--- START ---

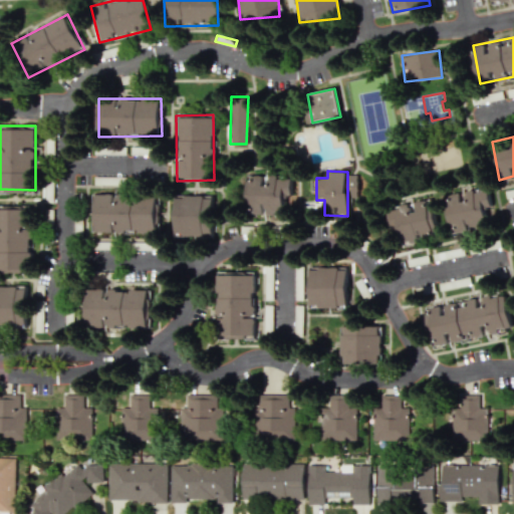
[(347,197),(357,197),(358,175),(348,175),(347,197)]
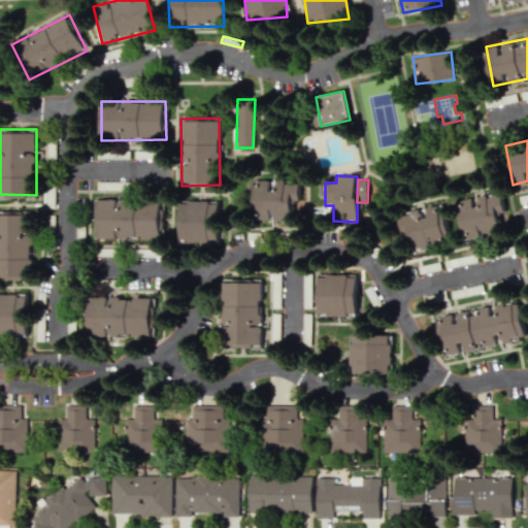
[(253,221),(296,222),(296,210),(291,210),(292,200),(299,200),(299,182),(254,180),(253,221)]
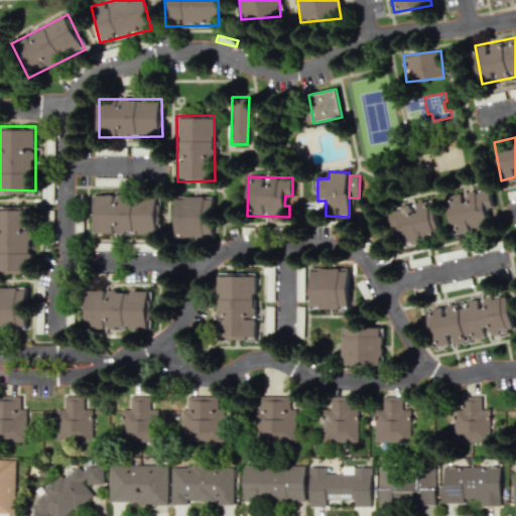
[(489,228),(486,208),(492,207),(489,188),(443,196),(449,234),(489,228)]
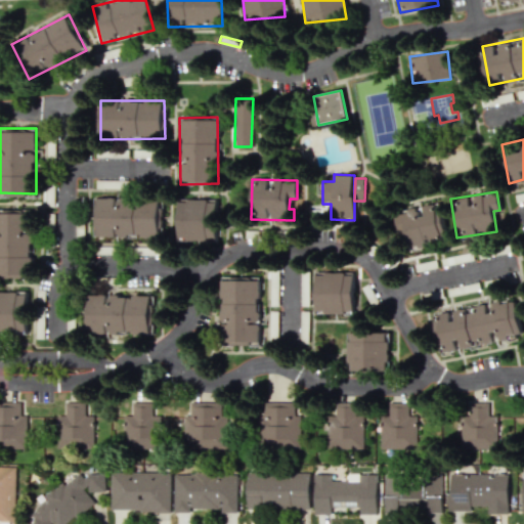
[(98,198),(97,236),(162,237),(162,200),(98,198)]
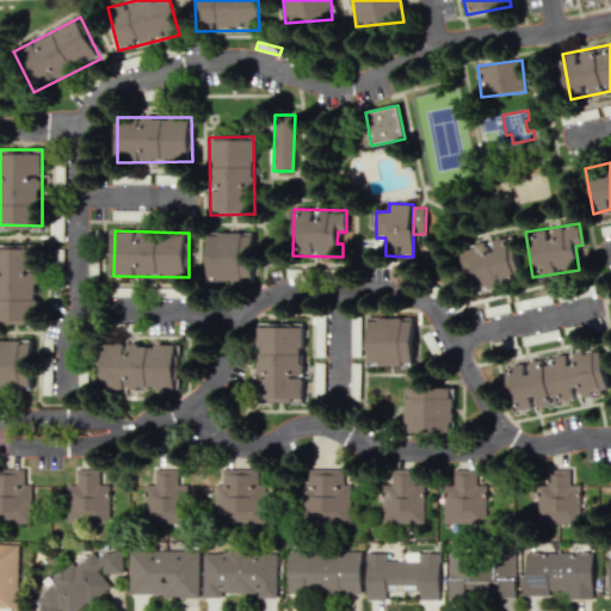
[(207,282),(253,281),(252,233),(207,233),(207,282)]
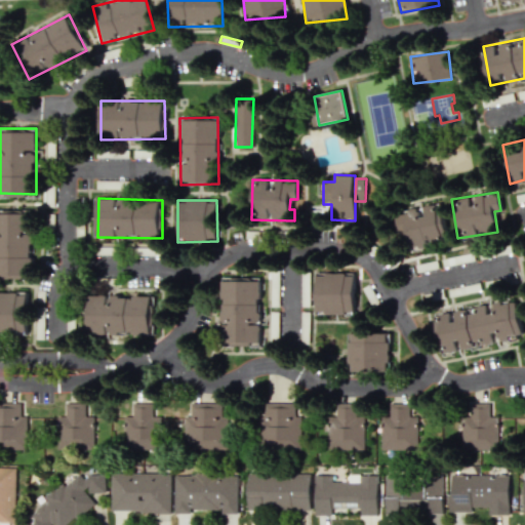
[(395,213),(398,232),(405,231),(408,250),(433,246),(432,241),(446,239),(440,204),(395,213)]
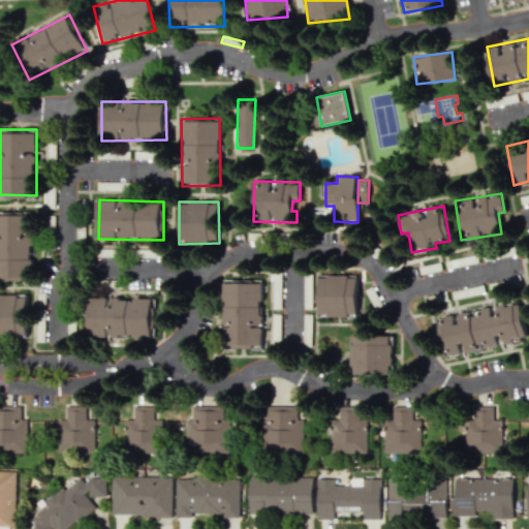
[(0,279),(31,280),(31,211),(0,211),(0,279)]
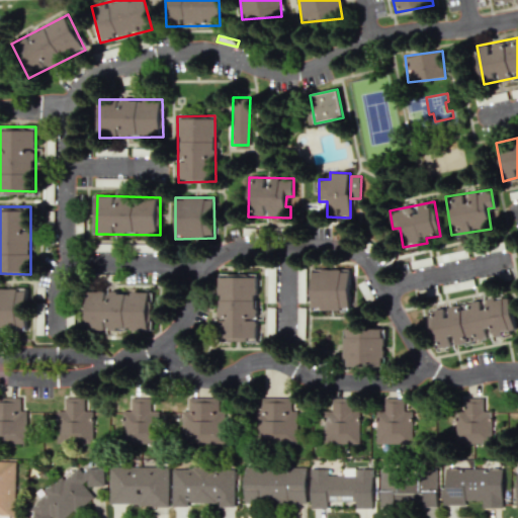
[(348,268),(311,270),(312,311),(350,310),(348,268)]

--- END ---

Instructions for the task: A word-for-word copy of the lines from the one with "[(207,282),(253,281),(252,233),(207,233),(207,282)]" through the final line of the listing above is the whole answer, and it contains no pictures.

Answer area:
[(207,282),(253,281),(252,233),(207,233),(207,282)]
[(395,213),(398,232),(405,231),(408,250),(433,246),(432,241),(446,239),(440,204),(395,213)]
[(0,279),(31,280),(31,211),(0,211),(0,279)]
[(348,268),(311,270),(312,311),(350,310),(348,268)]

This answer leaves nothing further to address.